**WORK TO COMPLETE**:
Counting case-sensitively, how many lines in the items below contain the string "kern"? Reply with the number alone.

▼▼▼

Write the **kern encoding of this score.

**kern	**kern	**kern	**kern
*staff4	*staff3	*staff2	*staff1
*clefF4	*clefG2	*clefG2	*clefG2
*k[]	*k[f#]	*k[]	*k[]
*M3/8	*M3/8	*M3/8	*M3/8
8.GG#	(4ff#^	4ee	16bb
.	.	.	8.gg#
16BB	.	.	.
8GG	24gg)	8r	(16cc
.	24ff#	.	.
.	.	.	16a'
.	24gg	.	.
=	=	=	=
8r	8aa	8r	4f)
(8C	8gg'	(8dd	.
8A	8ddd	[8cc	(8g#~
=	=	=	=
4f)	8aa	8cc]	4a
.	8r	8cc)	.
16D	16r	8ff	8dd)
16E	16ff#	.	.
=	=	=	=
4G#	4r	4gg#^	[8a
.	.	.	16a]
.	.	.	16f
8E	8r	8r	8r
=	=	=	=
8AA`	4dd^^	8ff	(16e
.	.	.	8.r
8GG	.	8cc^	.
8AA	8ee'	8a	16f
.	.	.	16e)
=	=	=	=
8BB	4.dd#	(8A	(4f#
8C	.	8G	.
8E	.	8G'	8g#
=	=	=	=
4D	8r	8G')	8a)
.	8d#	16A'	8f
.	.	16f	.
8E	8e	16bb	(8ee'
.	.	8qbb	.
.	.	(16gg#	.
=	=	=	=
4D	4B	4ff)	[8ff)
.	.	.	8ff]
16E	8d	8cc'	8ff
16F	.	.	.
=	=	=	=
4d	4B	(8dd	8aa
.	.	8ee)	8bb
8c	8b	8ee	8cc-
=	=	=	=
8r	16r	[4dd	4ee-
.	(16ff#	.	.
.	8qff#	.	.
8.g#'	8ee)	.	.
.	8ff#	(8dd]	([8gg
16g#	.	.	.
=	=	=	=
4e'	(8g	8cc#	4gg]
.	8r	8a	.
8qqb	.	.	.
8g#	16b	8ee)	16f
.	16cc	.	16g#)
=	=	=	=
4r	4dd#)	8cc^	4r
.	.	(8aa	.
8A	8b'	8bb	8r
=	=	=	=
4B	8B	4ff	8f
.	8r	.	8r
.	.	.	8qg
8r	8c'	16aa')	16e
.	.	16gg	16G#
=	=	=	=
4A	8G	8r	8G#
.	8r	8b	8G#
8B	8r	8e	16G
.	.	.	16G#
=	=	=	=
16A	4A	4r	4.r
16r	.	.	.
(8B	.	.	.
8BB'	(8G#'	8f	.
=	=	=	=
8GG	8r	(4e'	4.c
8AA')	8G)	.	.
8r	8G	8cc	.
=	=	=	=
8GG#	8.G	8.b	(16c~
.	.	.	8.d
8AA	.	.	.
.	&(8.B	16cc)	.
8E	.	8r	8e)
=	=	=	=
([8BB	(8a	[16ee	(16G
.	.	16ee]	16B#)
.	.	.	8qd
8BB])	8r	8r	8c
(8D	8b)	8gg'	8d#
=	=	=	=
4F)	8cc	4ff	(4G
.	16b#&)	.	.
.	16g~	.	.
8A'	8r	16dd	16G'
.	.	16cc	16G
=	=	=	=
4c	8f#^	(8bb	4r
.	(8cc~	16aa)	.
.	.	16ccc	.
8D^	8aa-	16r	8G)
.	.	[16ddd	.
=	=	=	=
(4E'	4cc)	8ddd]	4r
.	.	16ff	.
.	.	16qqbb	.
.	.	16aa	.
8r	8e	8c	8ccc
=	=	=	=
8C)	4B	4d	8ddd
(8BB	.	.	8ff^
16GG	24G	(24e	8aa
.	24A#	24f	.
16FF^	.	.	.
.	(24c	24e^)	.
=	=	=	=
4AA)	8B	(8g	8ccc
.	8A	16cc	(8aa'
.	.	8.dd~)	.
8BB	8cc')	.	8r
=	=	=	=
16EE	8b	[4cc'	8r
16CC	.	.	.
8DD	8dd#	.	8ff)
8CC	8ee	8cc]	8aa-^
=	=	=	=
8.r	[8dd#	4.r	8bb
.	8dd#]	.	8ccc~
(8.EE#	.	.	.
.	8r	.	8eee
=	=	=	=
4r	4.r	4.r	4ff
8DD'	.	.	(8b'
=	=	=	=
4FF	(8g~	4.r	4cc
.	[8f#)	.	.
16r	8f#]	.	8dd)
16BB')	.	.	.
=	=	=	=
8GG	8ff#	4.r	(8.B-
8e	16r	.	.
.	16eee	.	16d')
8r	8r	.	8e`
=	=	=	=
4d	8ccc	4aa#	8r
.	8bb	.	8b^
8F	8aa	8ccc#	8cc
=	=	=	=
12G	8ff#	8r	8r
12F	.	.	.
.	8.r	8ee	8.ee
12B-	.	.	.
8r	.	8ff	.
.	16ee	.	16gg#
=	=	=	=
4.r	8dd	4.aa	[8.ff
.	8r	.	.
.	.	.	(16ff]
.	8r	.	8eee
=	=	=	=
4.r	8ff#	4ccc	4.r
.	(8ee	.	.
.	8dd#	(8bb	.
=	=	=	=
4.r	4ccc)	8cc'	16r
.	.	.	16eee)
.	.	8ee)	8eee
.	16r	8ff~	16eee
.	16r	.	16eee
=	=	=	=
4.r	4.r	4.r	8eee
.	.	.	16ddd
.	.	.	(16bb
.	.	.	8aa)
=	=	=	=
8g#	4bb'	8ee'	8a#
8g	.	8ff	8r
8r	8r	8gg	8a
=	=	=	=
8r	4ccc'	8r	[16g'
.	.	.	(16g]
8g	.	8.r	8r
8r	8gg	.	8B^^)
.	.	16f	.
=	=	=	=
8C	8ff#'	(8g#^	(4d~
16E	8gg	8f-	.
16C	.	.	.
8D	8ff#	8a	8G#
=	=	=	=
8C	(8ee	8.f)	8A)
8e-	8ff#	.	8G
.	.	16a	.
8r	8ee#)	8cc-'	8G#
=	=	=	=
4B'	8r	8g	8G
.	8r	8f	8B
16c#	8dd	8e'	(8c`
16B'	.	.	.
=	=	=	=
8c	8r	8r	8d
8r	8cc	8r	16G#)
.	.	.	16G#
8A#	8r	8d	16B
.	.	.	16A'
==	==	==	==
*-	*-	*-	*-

▲▲▲

**PROBLEM SOLUTION**:
2